- _INPUT MATERIAL_:
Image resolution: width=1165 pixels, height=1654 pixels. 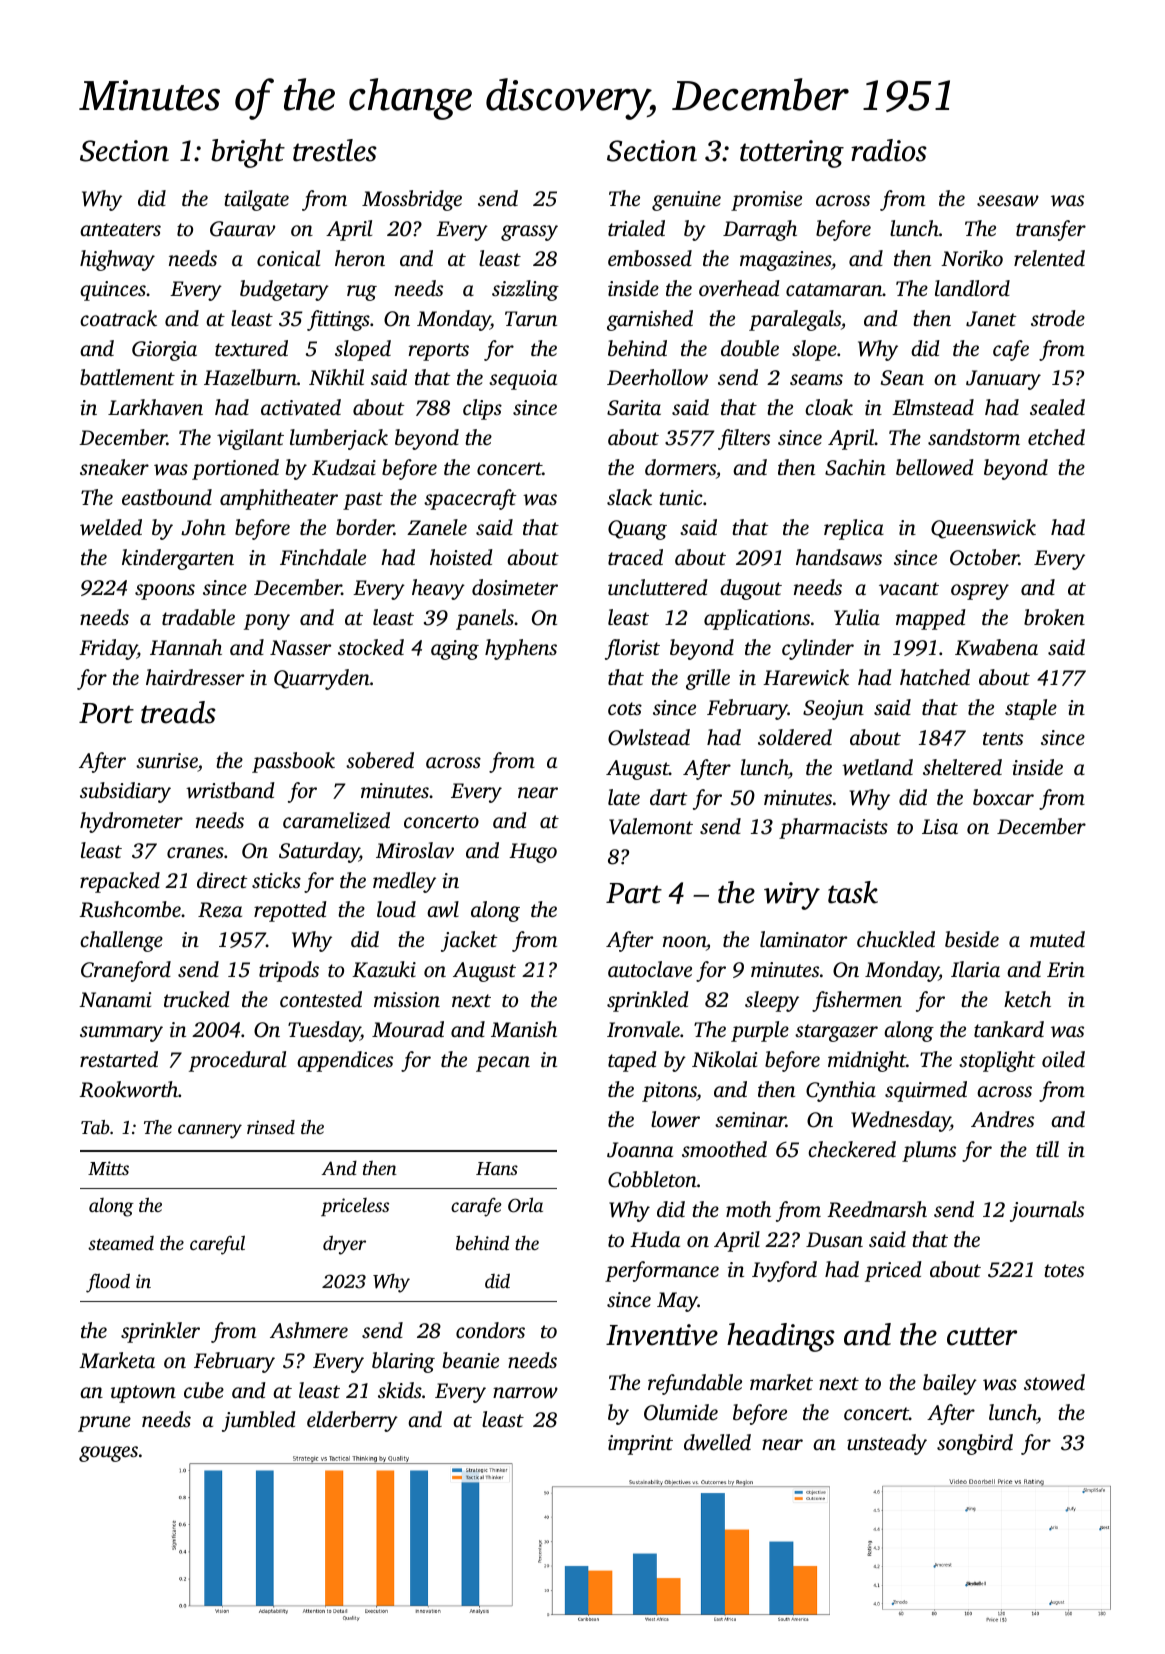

---

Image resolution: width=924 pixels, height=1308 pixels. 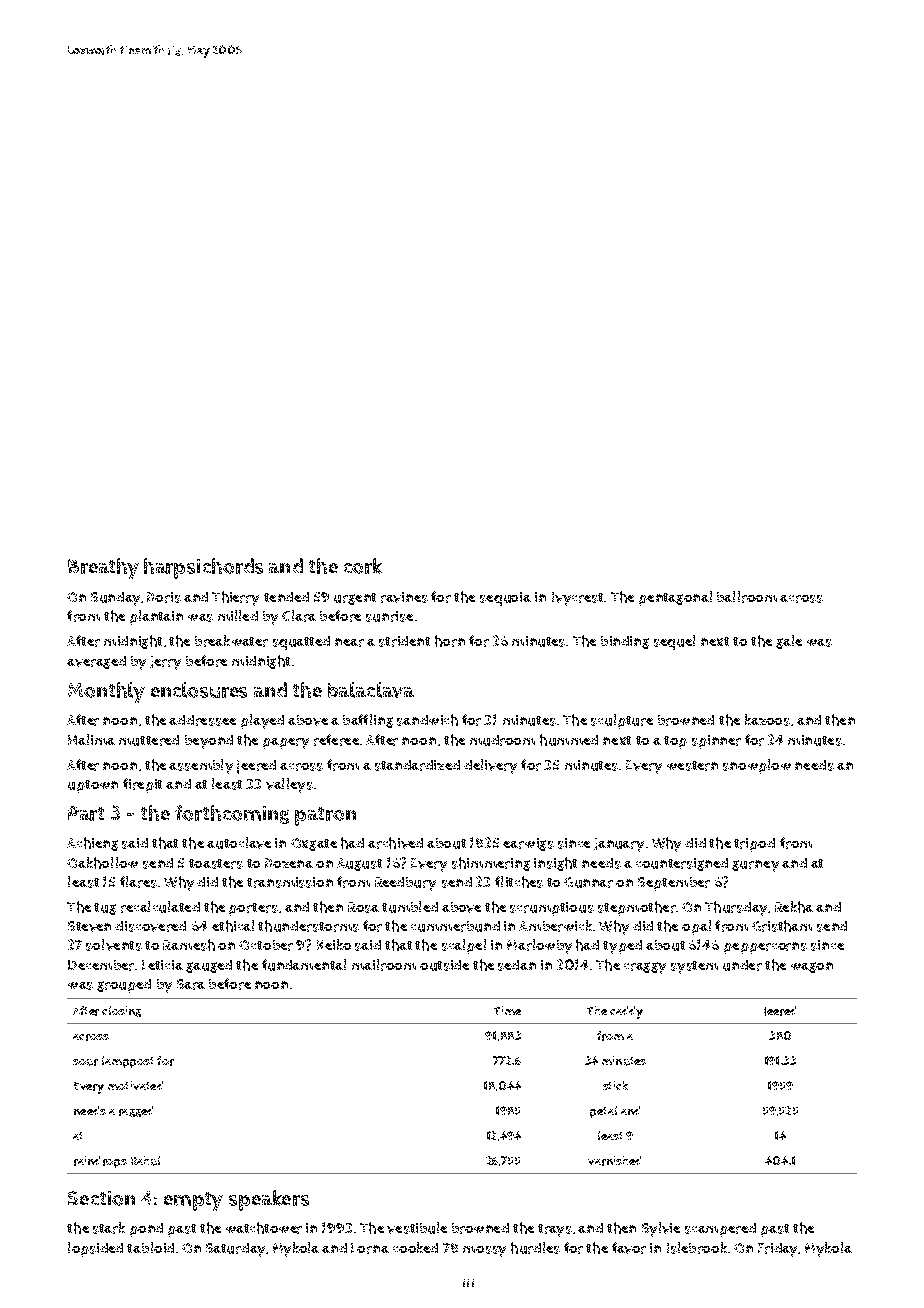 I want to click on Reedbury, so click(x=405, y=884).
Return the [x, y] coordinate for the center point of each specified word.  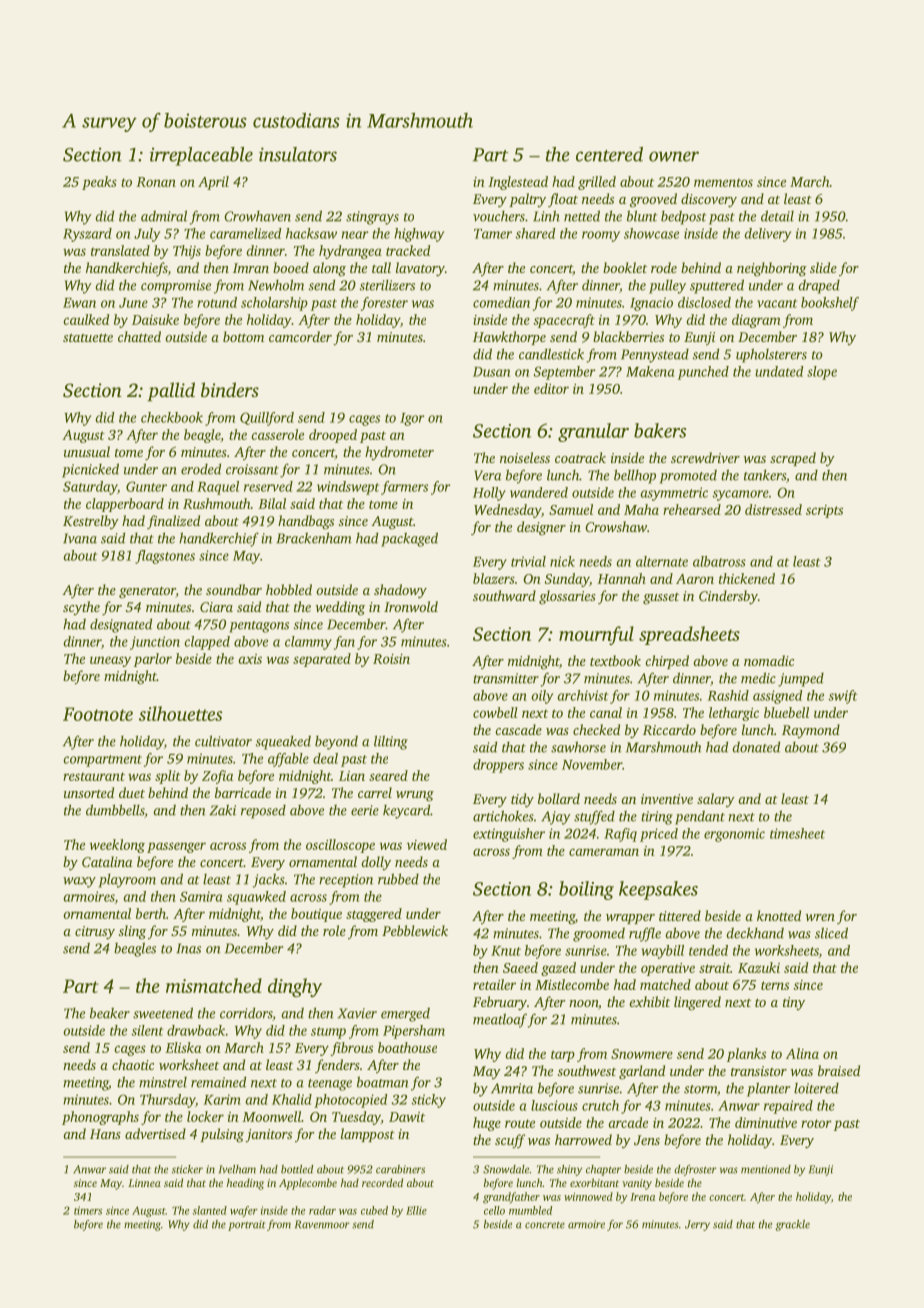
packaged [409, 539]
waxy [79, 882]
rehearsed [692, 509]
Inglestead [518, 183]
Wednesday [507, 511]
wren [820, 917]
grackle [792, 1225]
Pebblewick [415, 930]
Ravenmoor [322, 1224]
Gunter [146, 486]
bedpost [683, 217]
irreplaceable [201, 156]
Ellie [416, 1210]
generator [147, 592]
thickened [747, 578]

- _INSTRUCTIONS TO FOLLOW_: Render the lines from the one containing "Ravenmoor [322, 1224]" through the one containing "thickened [747, 578]", both included, as a Markdown table with the columns No. and Entry. Leave out any blank lines.

- _FULL SOLUTION_:
| No. | Entry |
|---|---|
| 1 | Ravenmoor [322, 1224] |
| 2 | Gunter [146, 486] |
| 3 | bedpost [683, 217] |
| 4 | irreplaceable [201, 156] |
| 5 | Ellie [416, 1210] |
| 6 | generator [147, 592] |
| 7 | thickened [747, 578] |